-- INFORMATION PROVIDED follows --
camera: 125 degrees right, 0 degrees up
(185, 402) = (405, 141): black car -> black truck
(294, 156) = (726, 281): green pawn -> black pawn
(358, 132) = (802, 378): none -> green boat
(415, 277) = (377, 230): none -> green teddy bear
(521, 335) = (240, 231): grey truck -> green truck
-- INFORMATION PROVIDED concluded --
-- INFORMATION PROVIDED follows --
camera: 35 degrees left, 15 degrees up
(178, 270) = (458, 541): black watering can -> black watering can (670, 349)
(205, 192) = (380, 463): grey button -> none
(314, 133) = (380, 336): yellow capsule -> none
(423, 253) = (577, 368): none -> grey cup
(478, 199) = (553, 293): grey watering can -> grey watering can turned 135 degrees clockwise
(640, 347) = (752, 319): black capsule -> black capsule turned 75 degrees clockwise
-- INFORMATION PROVIDED concluded --
-- INFORMATION PROVIDED follows --
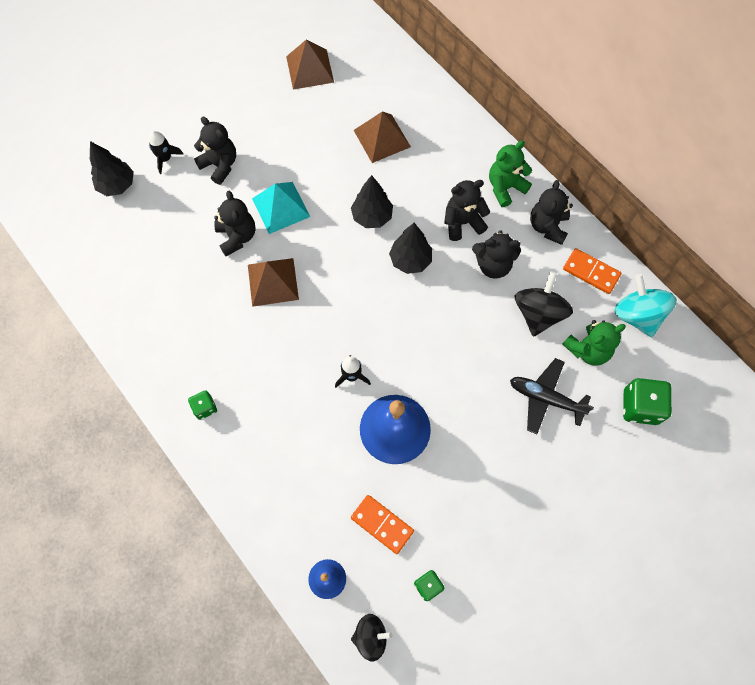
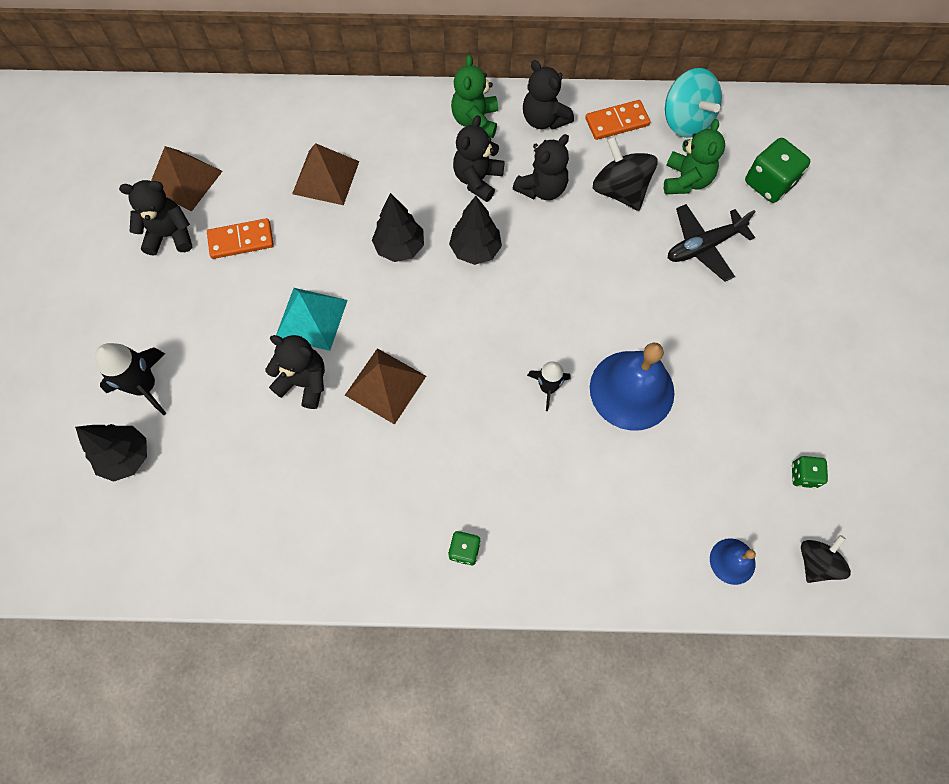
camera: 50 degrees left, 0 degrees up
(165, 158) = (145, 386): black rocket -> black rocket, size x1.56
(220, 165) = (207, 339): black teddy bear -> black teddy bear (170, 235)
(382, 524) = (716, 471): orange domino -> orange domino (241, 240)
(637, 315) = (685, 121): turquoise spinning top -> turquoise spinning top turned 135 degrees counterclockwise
-- INFORMATION PROVIDED concluded --
*TASK OBJECTIVE*: Copy out each line of the data that holds the string "teddy".

*SOLUTION TO THE EXERCISE*:
(415, 277) = (377, 230): none -> green teddy bear
(220, 165) = (207, 339): black teddy bear -> black teddy bear (170, 235)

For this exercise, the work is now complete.